**Task prompt**
What is needed here is an exact printout of the data, with no pictures included.
----- Input data -----
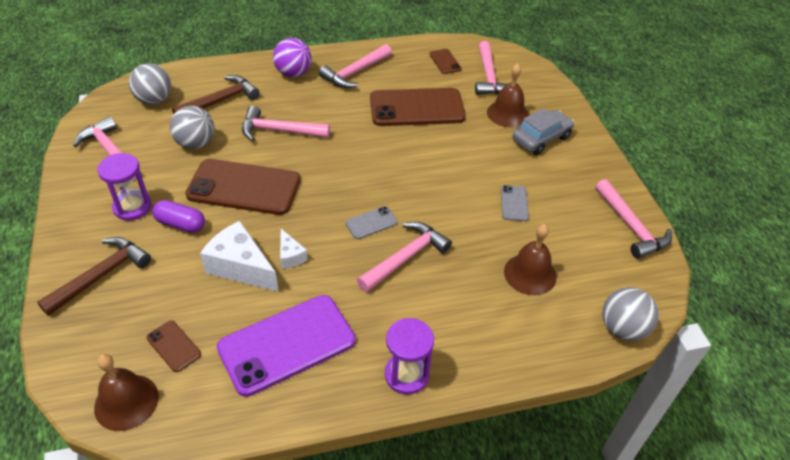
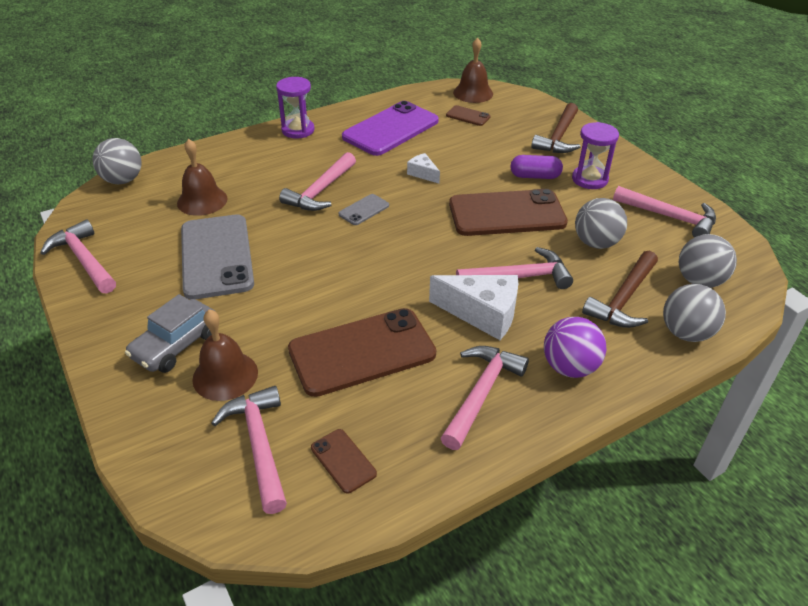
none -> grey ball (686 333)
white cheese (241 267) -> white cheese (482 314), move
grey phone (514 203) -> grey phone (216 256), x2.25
-----
**Result for this task**
none -> grey ball (686 333)
white cheese (241 267) -> white cheese (482 314), move
grey phone (514 203) -> grey phone (216 256), x2.25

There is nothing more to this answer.